▶ _What the task requires_
Filter the entries for lines with the word "carrot".

(Dataset records)
--------------------------------
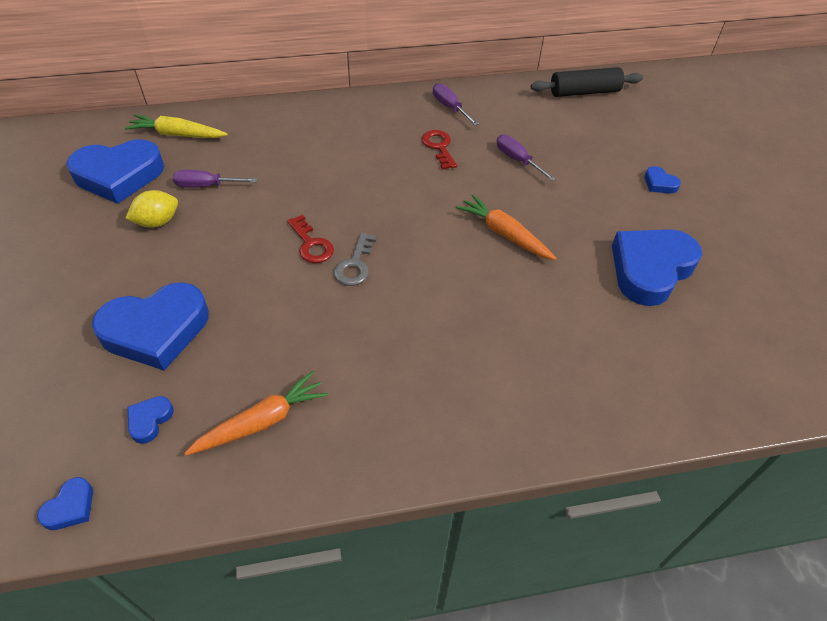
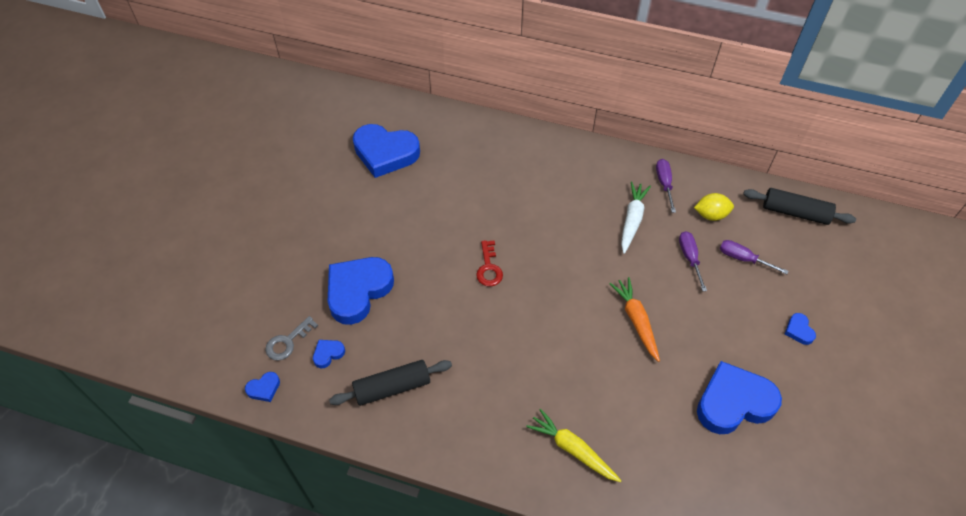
camera: 30 degrees right, 5 degrees up
(156, 330) = (358, 291): blue heart -> blue heart turned 120 degrees clockwise
(157, 222) = (394, 204): yellow lemon -> yellow lemon (711, 215)
(177, 134) = (440, 131): yellow carrot -> yellow carrot (572, 449)
(207, 186) = (440, 186): purple screwdriver -> purple screwdriver (743, 259)
(262, 421) = (392, 387): orange carrot -> black rolling pin
(355, 265) = (510, 298): grey key -> grey key (287, 342)
(439, 147) = (632, 220): red key -> white carrot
--------------------------------
▶ _Exercise response_
(177, 134) = (440, 131): yellow carrot -> yellow carrot (572, 449)
(262, 421) = (392, 387): orange carrot -> black rolling pin
(439, 147) = (632, 220): red key -> white carrot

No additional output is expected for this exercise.